EXERCISE:
Print the lines below exactly, beginning with the one that contains "(258, 198) = (282, 207): white" and stopping after the last line.
BEGIN PROVIDED DATA
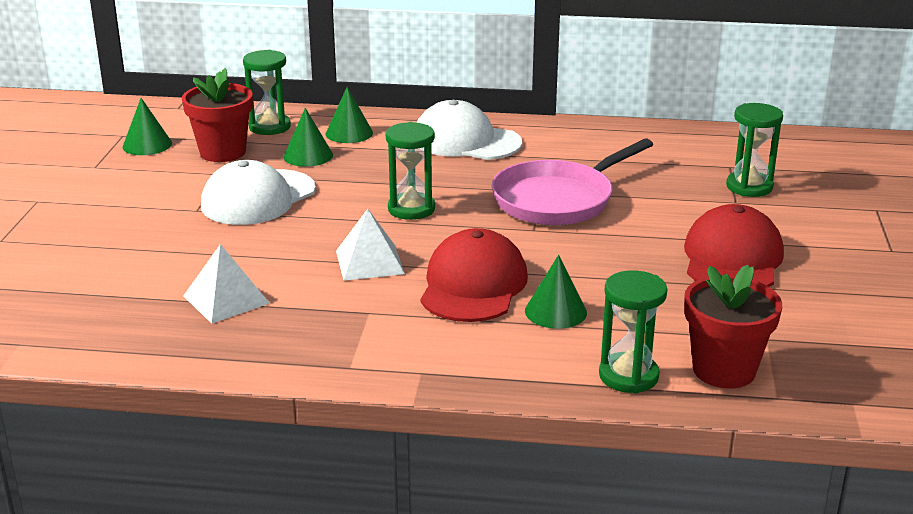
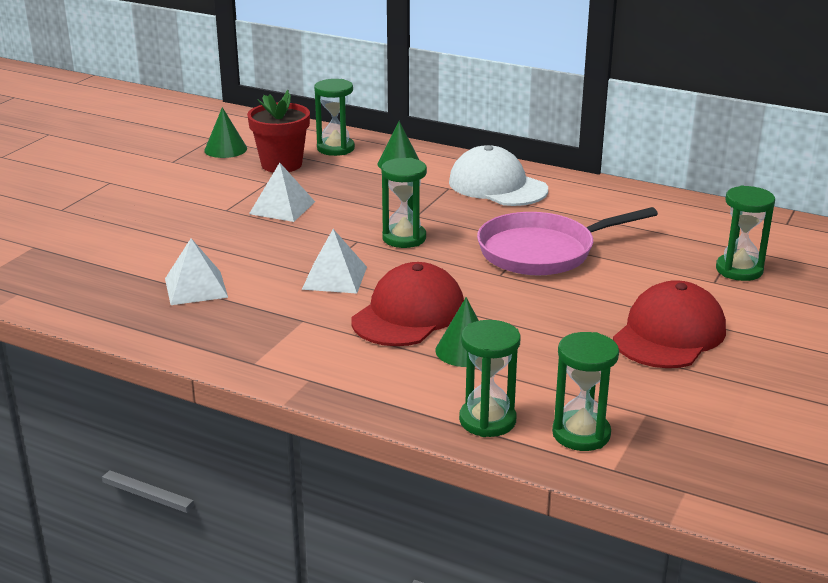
camera: 20 degrees right, 0 degrees up
(258, 198) = (282, 207): white cap -> white pyramid
(308, 156) = (350, 178): green cone -> none
(724, 370) = (581, 434): red flower pot -> green hourglass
END PROVIDED DATA
TASK RESULT:
(258, 198) = (282, 207): white cap -> white pyramid
(308, 156) = (350, 178): green cone -> none
(724, 370) = (581, 434): red flower pot -> green hourglass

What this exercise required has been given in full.